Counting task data
++++++++++++++++++++
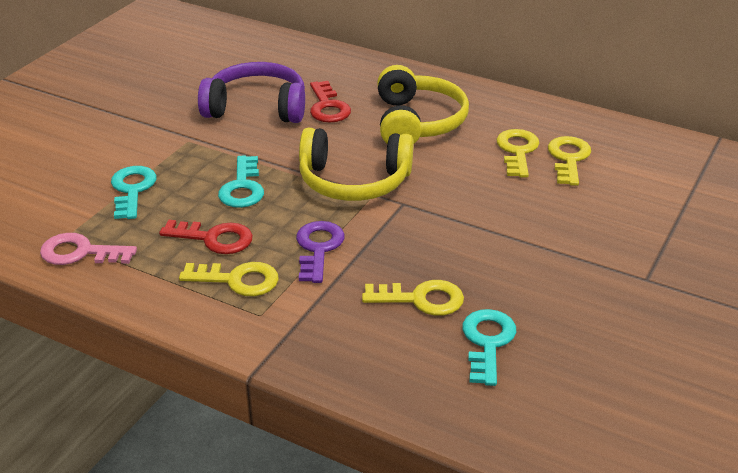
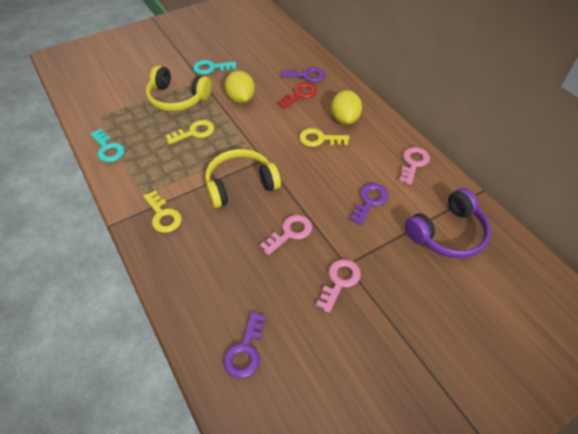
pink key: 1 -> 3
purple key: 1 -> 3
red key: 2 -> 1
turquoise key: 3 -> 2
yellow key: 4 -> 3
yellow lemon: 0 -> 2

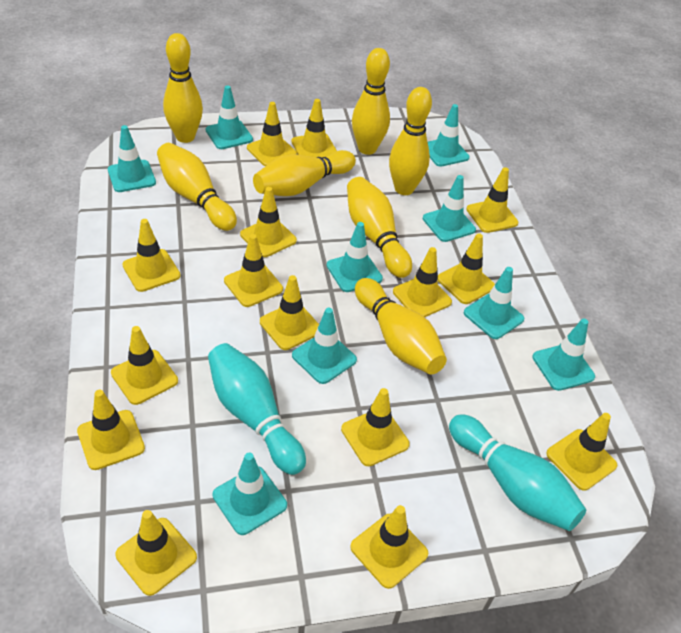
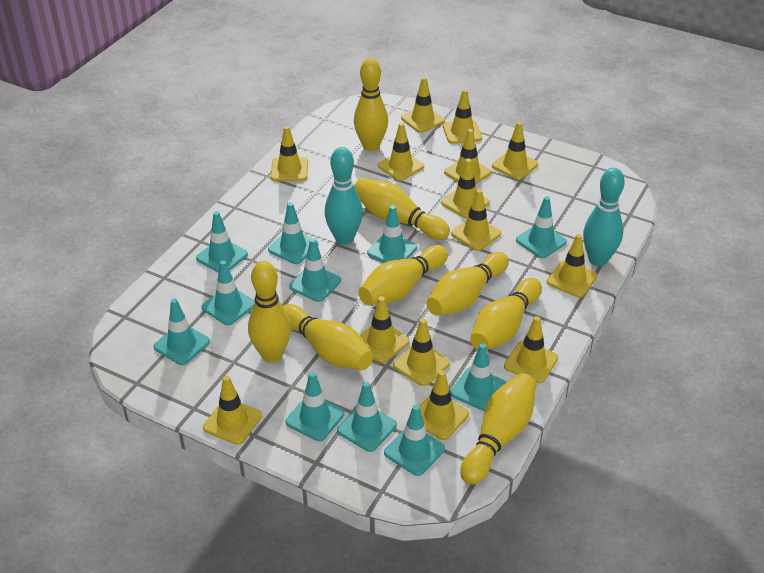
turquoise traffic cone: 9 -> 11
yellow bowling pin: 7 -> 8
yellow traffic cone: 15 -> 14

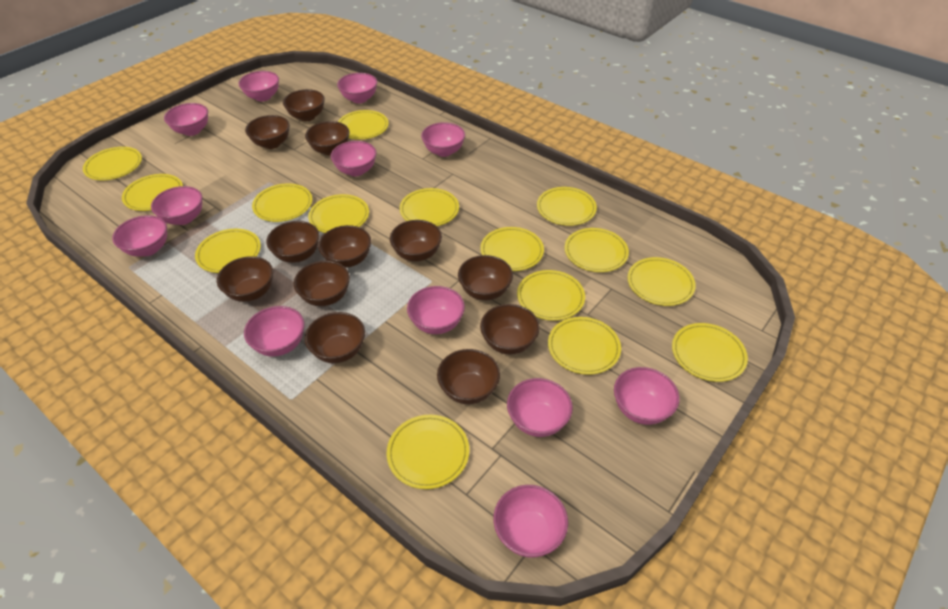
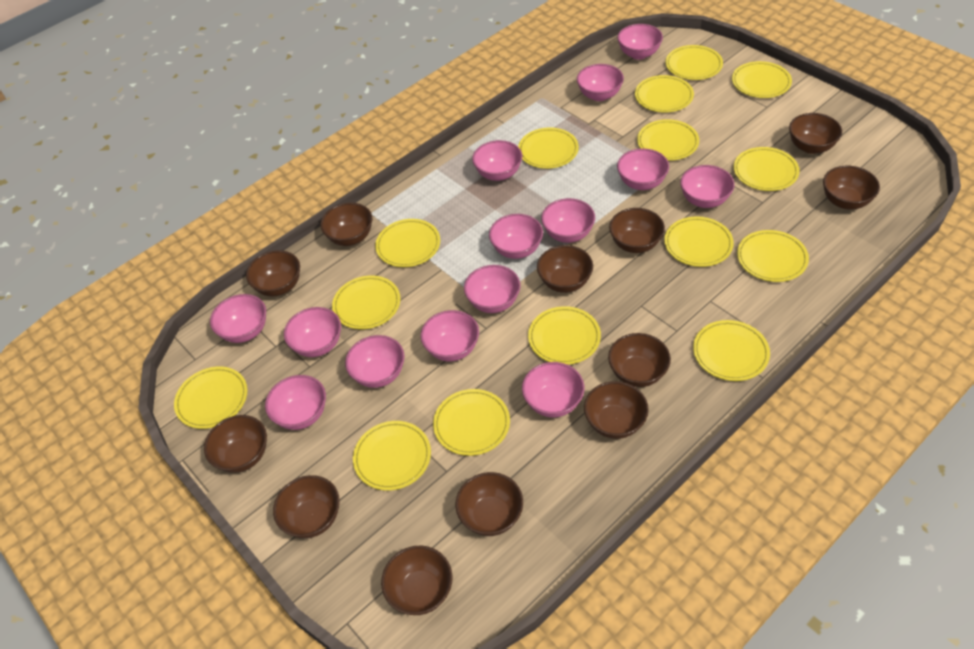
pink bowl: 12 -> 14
++++++++++++++++++++
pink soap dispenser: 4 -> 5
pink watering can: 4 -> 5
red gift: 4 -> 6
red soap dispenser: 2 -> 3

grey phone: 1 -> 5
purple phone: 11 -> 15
++++++++++++++++++++
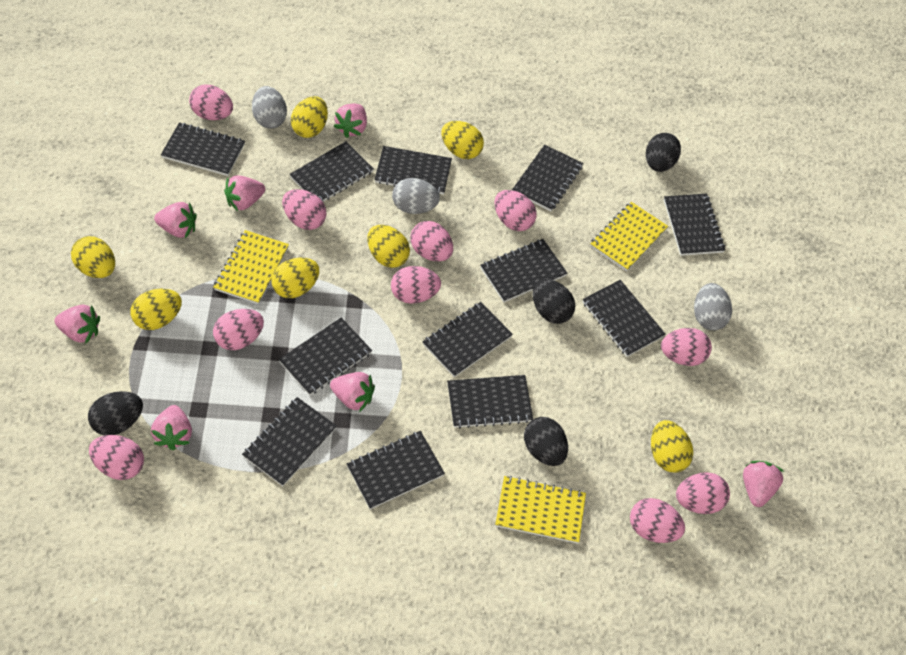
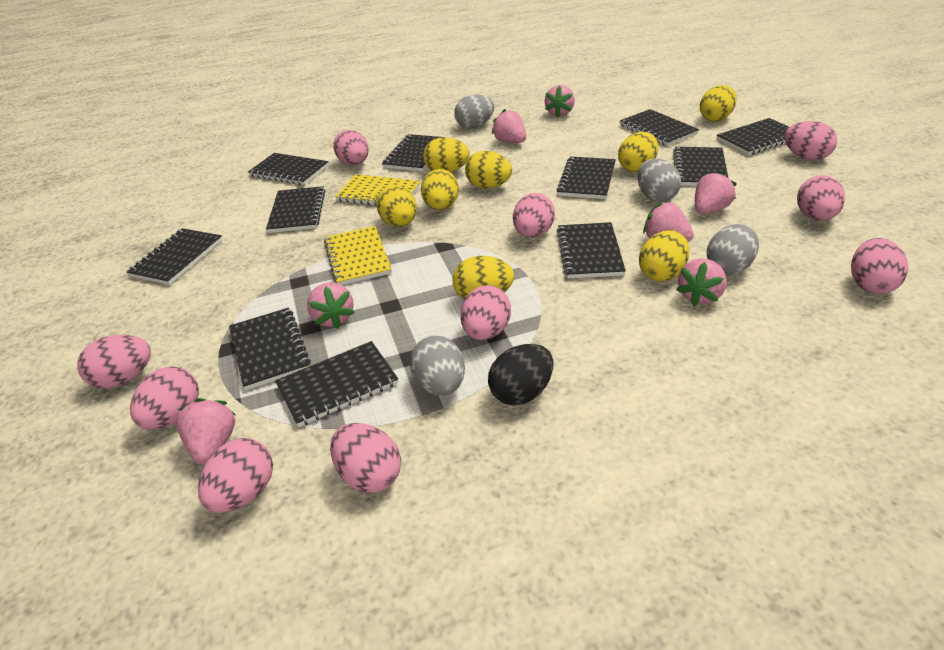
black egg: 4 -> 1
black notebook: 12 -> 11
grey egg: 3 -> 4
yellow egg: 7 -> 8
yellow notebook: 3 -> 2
++++++++++++++++++++
◆ **EXERCISE GOAL**:
Locate the word "dispenser" in the entries, and copy every line where it is found.

◆ **WRITTEN RESPONSE**:
pink soap dispenser: 4 -> 5
red soap dispenser: 2 -> 3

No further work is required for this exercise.